§ **Task instructions**: Your task is to return the line containing "Segment every instance" plus every line after it, exactly and with nothing added.

§ **Dataset records**:

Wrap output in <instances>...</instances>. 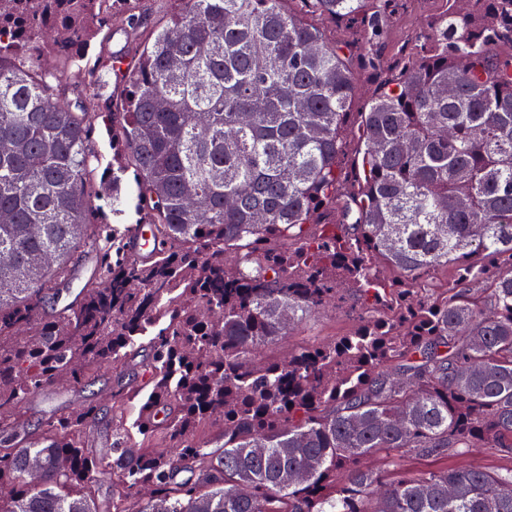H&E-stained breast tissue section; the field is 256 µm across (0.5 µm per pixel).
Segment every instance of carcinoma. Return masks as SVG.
<instances>
[{"instance_id": "obj_1", "label": "carcinoma", "mask_w": 512, "mask_h": 512, "mask_svg": "<svg viewBox=\"0 0 512 512\" xmlns=\"http://www.w3.org/2000/svg\"><path fill=\"white\" fill-rule=\"evenodd\" d=\"M285 2L185 0L154 22L131 0H0V512H512V465H448L512 454V0H435L361 112L302 15L359 18L370 44L388 0ZM118 5L141 51L86 73ZM34 42L50 66L26 63ZM113 86L115 109L86 110ZM130 169L149 261L127 249L137 225L91 221L101 198L122 214ZM347 295V333L279 352ZM105 363L136 364L112 386V448L88 445L91 400L31 427L26 402ZM95 149L98 154L99 173L107 170L108 164L112 162V150L110 149V133L108 127L102 122V119H98L95 123ZM455 464L460 467L498 468L512 464V457L501 456L487 448H474L463 458L456 459Z\"/></svg>"}]
</instances>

§ **Result for this task**:
Segment every instance of carcinoma. Return masks as SVG.
<instances>
[{"instance_id": "obj_1", "label": "carcinoma", "mask_w": 512, "mask_h": 512, "mask_svg": "<svg viewBox=\"0 0 512 512\" xmlns=\"http://www.w3.org/2000/svg\"><path fill=\"white\" fill-rule=\"evenodd\" d=\"M285 2L185 0L154 22L131 0H0V512H512V465H448L512 454V0H435L361 112L302 15L359 18L370 44L388 0ZM118 5L141 51L86 73ZM34 42L50 66L26 63ZM113 86L115 109L86 110ZM130 169L149 261L127 249L137 225L91 221L101 198L122 214ZM347 295V333L279 352ZM105 363L136 364L112 386V448L88 445L91 400L31 427L26 402ZM95 149L98 154L99 173L107 170L108 164L112 162V150L110 149V133L108 127L102 122V119H98L95 123ZM455 464L460 467L498 468L512 464V457L501 456L487 448H474L463 458L456 459Z\"/></svg>"}]
</instances>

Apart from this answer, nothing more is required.